- [About this task]:
Every record must be restated exactly. Drop the images.
::: Given data
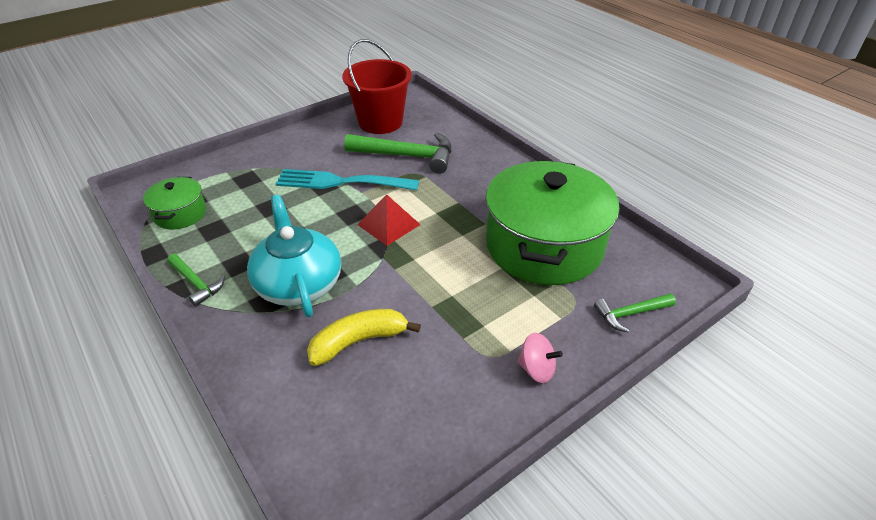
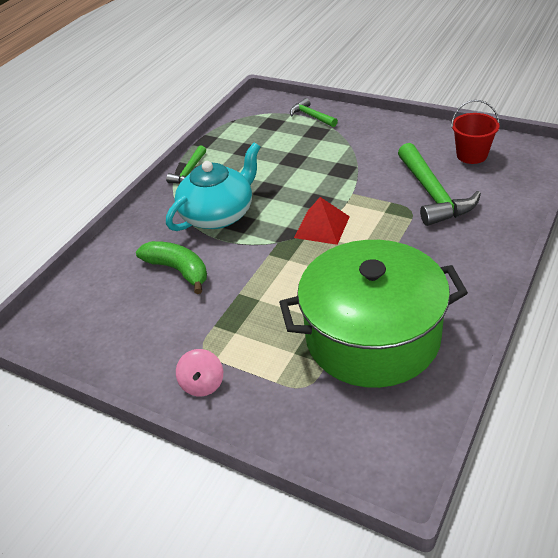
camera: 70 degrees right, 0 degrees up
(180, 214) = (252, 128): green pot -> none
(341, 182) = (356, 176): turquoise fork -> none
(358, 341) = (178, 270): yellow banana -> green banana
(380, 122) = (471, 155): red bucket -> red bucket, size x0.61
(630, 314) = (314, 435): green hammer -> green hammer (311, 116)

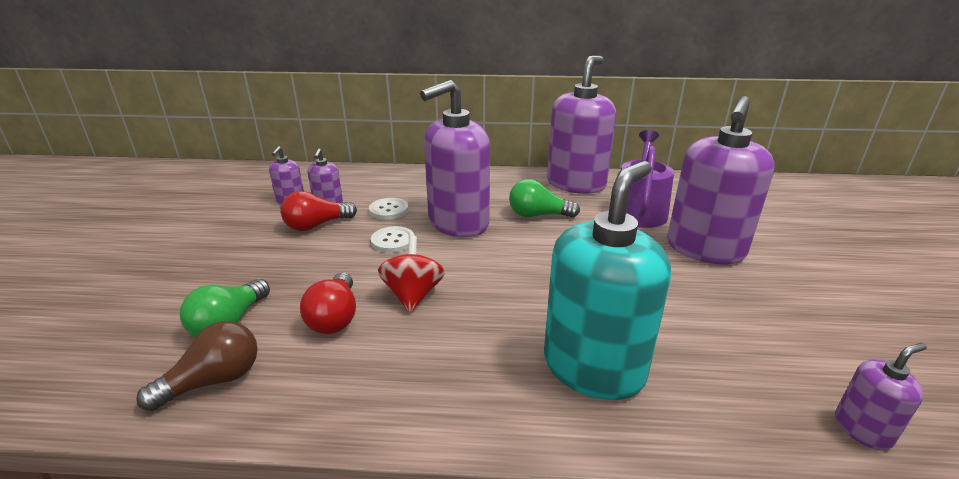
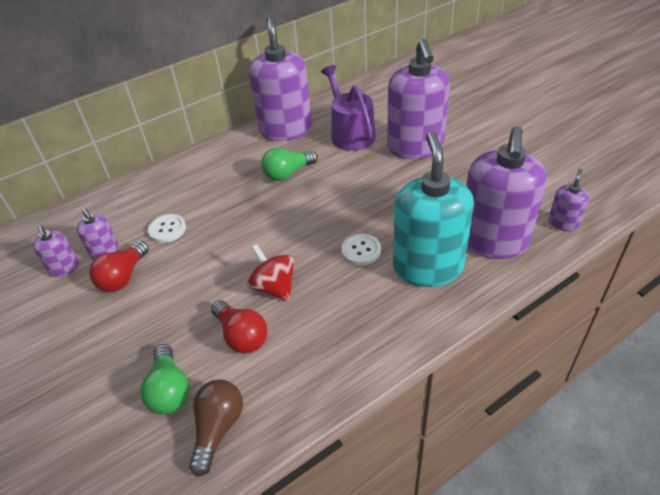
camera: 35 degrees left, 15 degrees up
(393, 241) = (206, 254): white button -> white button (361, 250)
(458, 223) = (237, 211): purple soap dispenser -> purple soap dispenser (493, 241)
::::::
- [Response for this exercise]:
camera: 70 degrees right, 0 degrees up
(180, 214) = (252, 128): green pot -> none
(341, 182) = (356, 176): turquoise fork -> none
(358, 341) = (178, 270): yellow banana -> green banana
(380, 122) = (471, 155): red bucket -> red bucket, size x0.61
(630, 314) = (314, 435): green hammer -> green hammer (311, 116)

camera: 35 degrees left, 15 degrees up
(393, 241) = (206, 254): white button -> white button (361, 250)
(458, 223) = (237, 211): purple soap dispenser -> purple soap dispenser (493, 241)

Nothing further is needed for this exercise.